Problem to work on:
Transcribe the data that follows in full. Leave out the pictures.

Modification records:
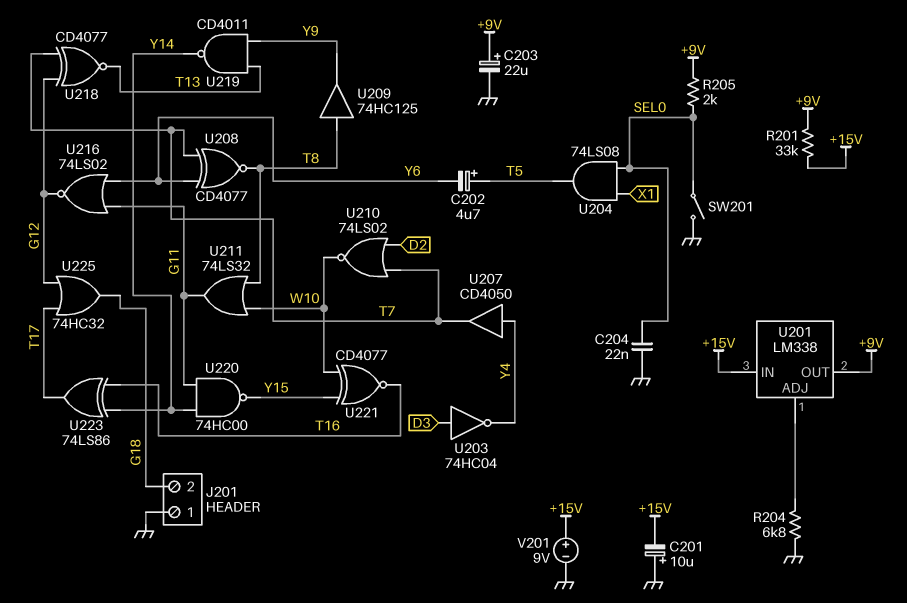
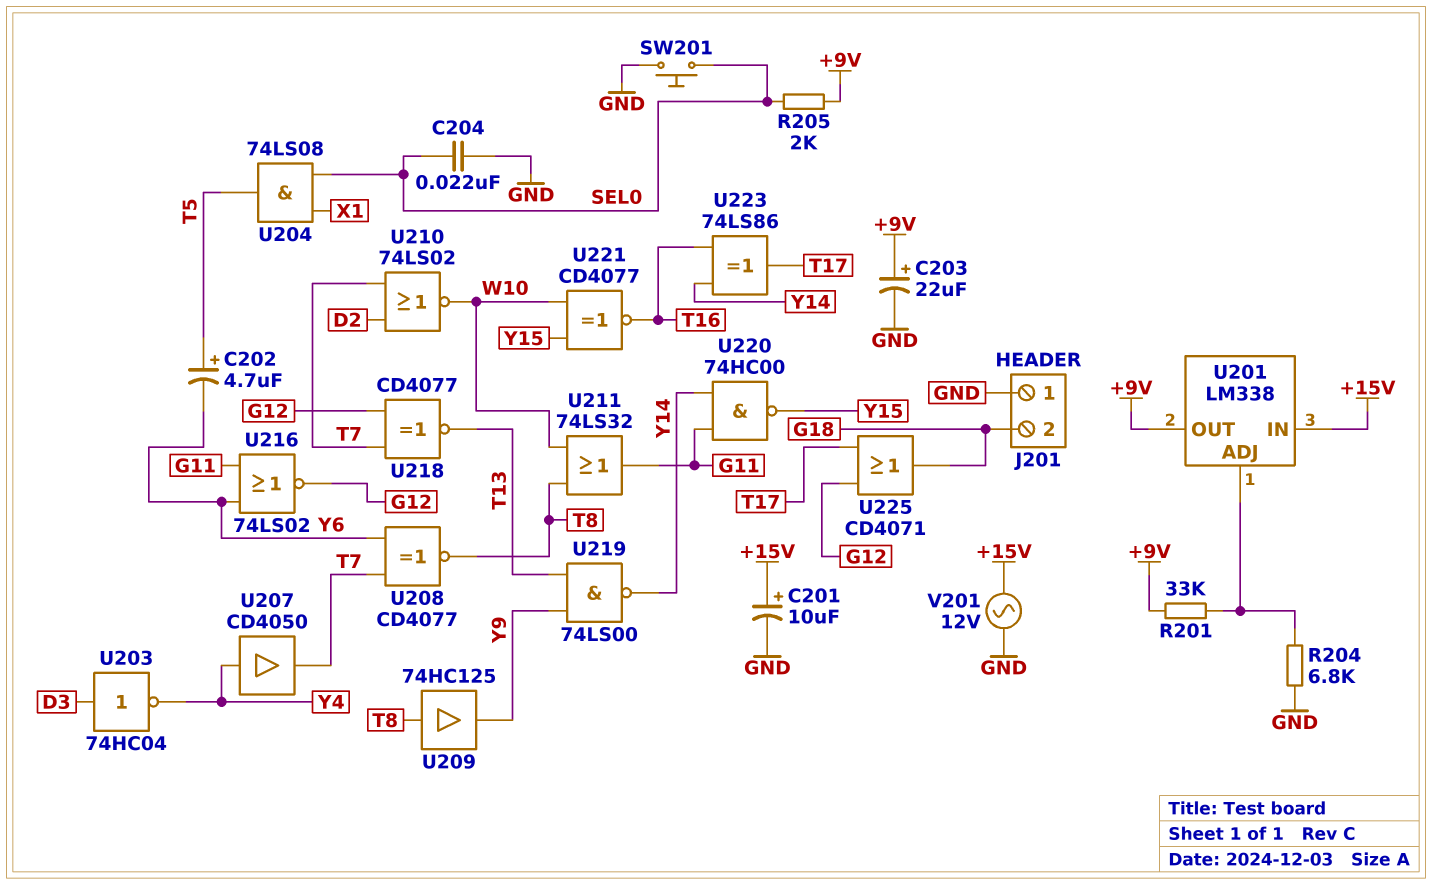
C201: 10uF (plus GND, minus +15V) -> 10uF (plus +15V, minus GND)
R201: 33k (+9V, +15V) -> 33k (+9V, U201/ADJ)
SW201: switch (GND, SEL0) -> button (GND, SEL0)
U219: NAND CD4011 (in T13, in Y9, out Y14) -> NAND 74LS00 (in T13, in Y9, out Y14)
U225: OR 74HC32 (in G12, in T17, out G18) -> OR CD4071 (in G12, in T17, out G18)
V201: 9V (plus +15V, minus GND) -> AC 12V (+15V, GND)

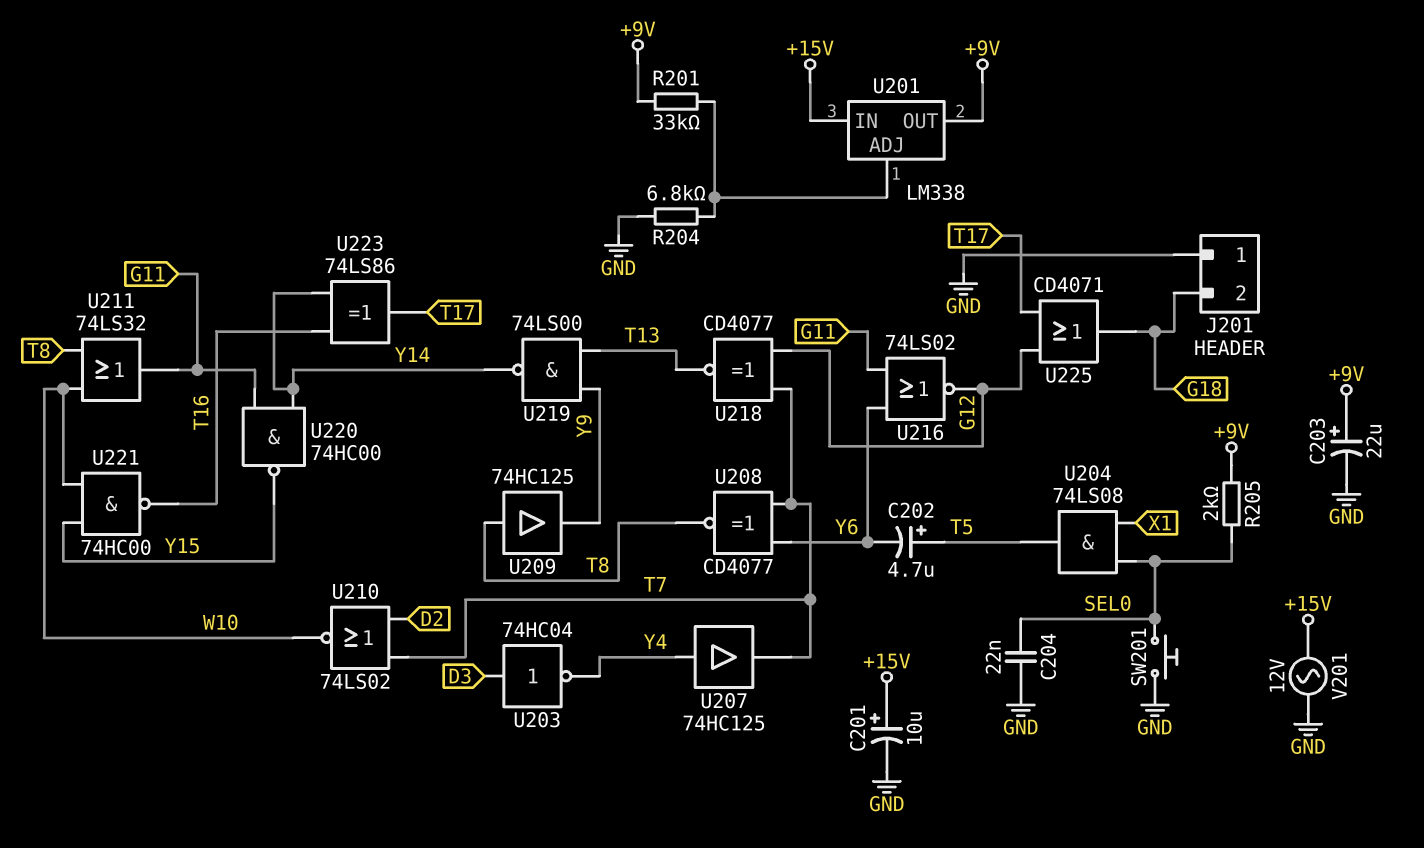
U207: buffer CD4050 (in Y4, out T7) -> buffer 74HC125 (in Y4, out T7)
U221: XNOR CD4077 (in W10, in Y15, out T16) -> NAND 74HC00 (in W10, in Y15, out T16)

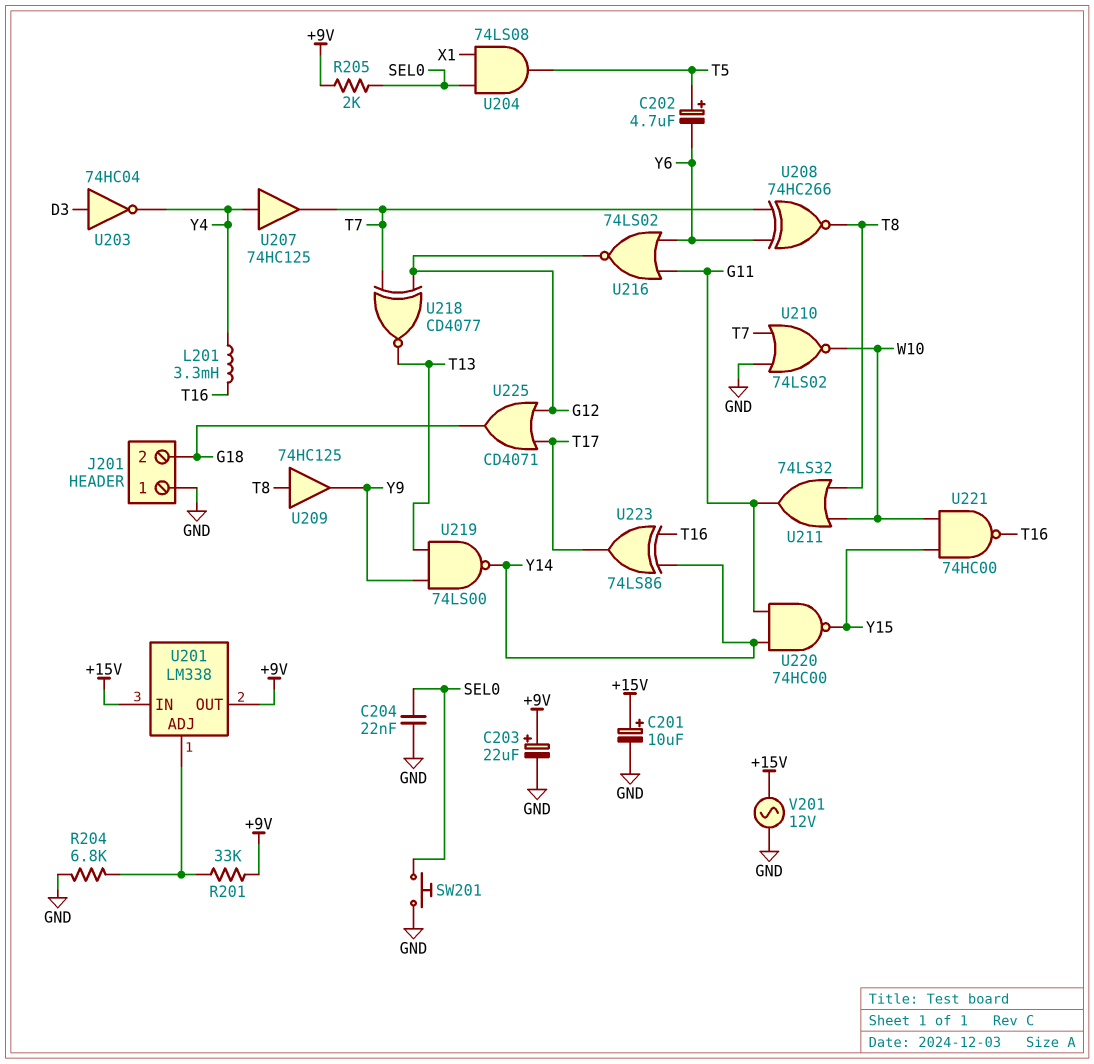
L201: none -> 3.3mH (T16, Y4)
U208: XNOR CD4077 (in T7, in Y6, out T8) -> XNOR 74HC266 (in T7, in Y6, out T8)
U210: NOR 74LS02 (in D2, in T7, out W10) -> NOR 74LS02 (in GND, in T7, out W10)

Output:
C201: 10uF (plus GND, minus +15V) -> 10uF (plus +15V, minus GND)
R201: 33k (+9V, +15V) -> 33k (+9V, U201/ADJ)
SW201: switch (GND, SEL0) -> button (GND, SEL0)
U219: NAND CD4011 (in T13, in Y9, out Y14) -> NAND 74LS00 (in T13, in Y9, out Y14)
U225: OR 74HC32 (in G12, in T17, out G18) -> OR CD4071 (in G12, in T17, out G18)
V201: 9V (plus +15V, minus GND) -> AC 12V (+15V, GND)

U207: buffer CD4050 (in Y4, out T7) -> buffer 74HC125 (in Y4, out T7)
U221: XNOR CD4077 (in W10, in Y15, out T16) -> NAND 74HC00 (in W10, in Y15, out T16)

L201: none -> 3.3mH (T16, Y4)
U208: XNOR CD4077 (in T7, in Y6, out T8) -> XNOR 74HC266 (in T7, in Y6, out T8)
U210: NOR 74LS02 (in D2, in T7, out W10) -> NOR 74LS02 (in GND, in T7, out W10)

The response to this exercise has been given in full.